● **WORK ITEM**
Only an exact repeat of the listing, without its images, counts as the answer.

● **DATA BLOCK**
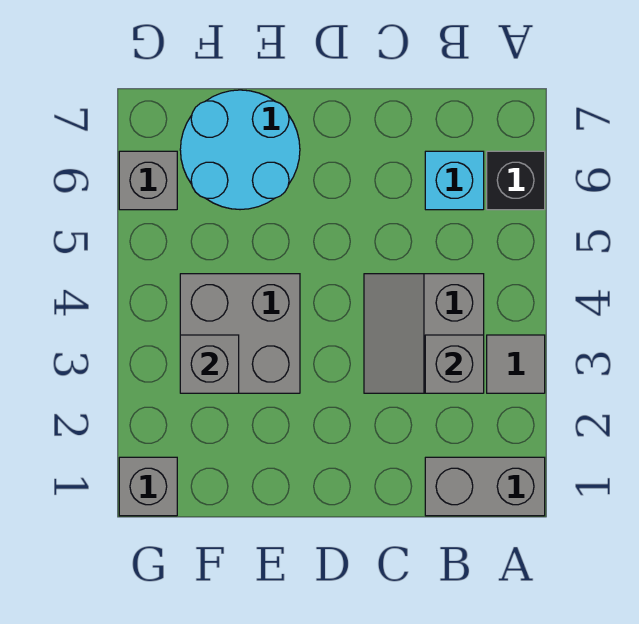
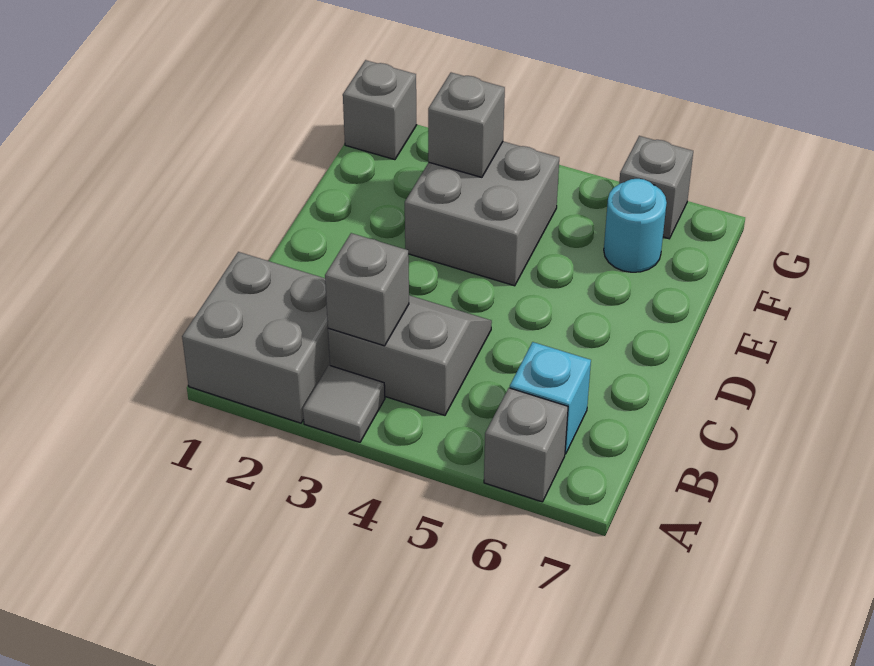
grey brick A1:B1 level 1 -> grey brick A1:B2 level 1
black brick A6 level 1 -> grey brick A6 level 1
cyan round brick E6:F7 level 1 -> cyan round brick F6 level 1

● **RESPONSE BELOW**
grey brick A1:B1 level 1 -> grey brick A1:B2 level 1
black brick A6 level 1 -> grey brick A6 level 1
cyan round brick E6:F7 level 1 -> cyan round brick F6 level 1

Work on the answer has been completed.